-- ACTIVITY --
From the listing below, output only the lines starting at the line that has "POT2: 5k -> 10k" and ending at the line that has "BT2 pin RXD: D13 -> D3", exactly as they appear, ends included.

-- MATERIAL FOR THIS EXERCISE --
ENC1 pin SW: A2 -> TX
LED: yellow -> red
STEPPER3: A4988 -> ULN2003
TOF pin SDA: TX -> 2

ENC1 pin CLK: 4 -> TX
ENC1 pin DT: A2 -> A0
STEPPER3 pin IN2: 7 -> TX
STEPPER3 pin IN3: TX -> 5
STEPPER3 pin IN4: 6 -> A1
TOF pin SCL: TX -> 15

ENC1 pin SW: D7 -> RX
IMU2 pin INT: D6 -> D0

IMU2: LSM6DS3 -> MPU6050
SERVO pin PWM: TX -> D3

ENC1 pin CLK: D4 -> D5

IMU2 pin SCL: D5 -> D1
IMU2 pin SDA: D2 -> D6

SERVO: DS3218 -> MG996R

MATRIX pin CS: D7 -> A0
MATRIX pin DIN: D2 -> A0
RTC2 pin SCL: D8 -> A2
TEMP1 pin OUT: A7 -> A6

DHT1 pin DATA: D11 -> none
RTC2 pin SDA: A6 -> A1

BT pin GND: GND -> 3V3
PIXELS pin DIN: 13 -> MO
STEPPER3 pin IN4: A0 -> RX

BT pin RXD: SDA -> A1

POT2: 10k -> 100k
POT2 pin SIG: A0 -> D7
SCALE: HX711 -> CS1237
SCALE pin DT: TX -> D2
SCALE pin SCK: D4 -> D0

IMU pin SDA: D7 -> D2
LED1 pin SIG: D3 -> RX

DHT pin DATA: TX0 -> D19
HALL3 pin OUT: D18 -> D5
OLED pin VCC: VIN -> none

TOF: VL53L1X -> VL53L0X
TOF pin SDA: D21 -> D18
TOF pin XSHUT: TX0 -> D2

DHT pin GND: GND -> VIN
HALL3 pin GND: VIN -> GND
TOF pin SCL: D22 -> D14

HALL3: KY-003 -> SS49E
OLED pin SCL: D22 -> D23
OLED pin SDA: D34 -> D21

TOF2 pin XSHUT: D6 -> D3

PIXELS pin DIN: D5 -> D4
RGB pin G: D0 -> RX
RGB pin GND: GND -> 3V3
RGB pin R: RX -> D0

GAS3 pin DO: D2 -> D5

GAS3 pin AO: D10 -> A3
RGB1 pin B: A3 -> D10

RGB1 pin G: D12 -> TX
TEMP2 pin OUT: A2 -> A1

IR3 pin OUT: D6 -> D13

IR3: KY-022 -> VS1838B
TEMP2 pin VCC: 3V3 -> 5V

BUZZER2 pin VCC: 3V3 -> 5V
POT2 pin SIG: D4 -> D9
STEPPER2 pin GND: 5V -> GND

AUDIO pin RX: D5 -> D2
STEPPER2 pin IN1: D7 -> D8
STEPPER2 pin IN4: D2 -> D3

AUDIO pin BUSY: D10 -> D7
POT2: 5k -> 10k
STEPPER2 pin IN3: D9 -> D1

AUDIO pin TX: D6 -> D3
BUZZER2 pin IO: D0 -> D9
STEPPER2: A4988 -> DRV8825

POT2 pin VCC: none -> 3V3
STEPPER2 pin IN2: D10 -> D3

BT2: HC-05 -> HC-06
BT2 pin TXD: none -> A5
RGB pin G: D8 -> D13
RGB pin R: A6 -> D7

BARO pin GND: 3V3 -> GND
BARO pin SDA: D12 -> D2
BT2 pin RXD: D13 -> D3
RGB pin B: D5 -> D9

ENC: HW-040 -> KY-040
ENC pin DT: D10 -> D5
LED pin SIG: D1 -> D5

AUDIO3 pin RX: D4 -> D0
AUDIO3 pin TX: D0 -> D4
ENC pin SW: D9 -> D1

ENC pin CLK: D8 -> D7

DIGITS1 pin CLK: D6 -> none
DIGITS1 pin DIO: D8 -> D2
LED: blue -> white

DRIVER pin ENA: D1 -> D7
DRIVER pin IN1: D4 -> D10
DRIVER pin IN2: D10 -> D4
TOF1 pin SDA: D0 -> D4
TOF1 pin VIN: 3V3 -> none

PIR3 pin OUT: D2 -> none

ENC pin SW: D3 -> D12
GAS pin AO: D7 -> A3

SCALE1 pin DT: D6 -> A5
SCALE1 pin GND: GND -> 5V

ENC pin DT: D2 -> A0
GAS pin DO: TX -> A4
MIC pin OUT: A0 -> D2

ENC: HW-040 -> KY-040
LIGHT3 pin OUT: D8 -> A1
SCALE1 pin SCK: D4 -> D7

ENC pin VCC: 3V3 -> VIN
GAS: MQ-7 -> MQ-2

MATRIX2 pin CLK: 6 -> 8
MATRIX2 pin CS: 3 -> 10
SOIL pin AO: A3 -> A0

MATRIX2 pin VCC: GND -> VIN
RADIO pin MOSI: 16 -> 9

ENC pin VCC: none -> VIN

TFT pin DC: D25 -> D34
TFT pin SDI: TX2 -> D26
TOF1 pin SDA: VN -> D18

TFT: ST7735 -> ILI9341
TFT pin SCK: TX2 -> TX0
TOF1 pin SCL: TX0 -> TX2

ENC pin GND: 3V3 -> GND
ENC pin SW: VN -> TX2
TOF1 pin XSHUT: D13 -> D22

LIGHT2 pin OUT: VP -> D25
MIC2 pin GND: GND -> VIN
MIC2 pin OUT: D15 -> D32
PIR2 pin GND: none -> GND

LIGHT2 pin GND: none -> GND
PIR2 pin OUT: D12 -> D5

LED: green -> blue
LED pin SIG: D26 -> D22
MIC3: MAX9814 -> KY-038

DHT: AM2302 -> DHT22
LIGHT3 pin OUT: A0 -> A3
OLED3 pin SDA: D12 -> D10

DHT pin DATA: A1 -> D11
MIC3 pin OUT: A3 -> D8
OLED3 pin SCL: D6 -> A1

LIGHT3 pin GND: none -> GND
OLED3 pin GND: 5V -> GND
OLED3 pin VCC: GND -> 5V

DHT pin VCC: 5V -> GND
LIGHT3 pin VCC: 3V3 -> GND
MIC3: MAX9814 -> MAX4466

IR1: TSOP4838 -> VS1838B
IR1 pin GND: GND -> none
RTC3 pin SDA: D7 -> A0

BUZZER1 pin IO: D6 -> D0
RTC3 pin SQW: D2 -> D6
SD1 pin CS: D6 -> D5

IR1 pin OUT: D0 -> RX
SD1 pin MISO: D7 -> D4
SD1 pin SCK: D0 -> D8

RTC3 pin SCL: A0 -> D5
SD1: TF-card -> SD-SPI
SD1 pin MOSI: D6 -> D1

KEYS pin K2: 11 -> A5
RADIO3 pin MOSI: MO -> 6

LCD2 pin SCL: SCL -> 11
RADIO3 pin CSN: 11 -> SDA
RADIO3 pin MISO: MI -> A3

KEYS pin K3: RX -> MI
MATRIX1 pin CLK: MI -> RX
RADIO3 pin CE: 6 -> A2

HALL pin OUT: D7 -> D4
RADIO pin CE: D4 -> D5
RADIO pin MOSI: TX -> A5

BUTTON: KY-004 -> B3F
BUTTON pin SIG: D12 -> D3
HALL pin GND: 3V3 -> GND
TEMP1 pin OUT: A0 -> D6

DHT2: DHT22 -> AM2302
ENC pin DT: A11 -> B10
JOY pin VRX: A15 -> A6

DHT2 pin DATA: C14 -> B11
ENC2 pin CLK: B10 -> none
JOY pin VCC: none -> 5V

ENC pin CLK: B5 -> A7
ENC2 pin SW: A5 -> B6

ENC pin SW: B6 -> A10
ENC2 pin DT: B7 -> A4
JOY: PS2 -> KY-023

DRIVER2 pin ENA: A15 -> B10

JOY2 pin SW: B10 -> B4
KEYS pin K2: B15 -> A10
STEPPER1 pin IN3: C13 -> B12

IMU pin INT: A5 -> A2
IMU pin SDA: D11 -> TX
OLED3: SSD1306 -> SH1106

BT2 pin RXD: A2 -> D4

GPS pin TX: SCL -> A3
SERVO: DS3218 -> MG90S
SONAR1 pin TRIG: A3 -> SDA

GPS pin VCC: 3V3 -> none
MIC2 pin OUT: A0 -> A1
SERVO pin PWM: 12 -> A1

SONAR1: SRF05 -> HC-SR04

-- RESULT --
POT2: 5k -> 10k
STEPPER2 pin IN3: D9 -> D1

AUDIO pin TX: D6 -> D3
BUZZER2 pin IO: D0 -> D9
STEPPER2: A4988 -> DRV8825

POT2 pin VCC: none -> 3V3
STEPPER2 pin IN2: D10 -> D3

BT2: HC-05 -> HC-06
BT2 pin TXD: none -> A5
RGB pin G: D8 -> D13
RGB pin R: A6 -> D7

BARO pin GND: 3V3 -> GND
BARO pin SDA: D12 -> D2
BT2 pin RXD: D13 -> D3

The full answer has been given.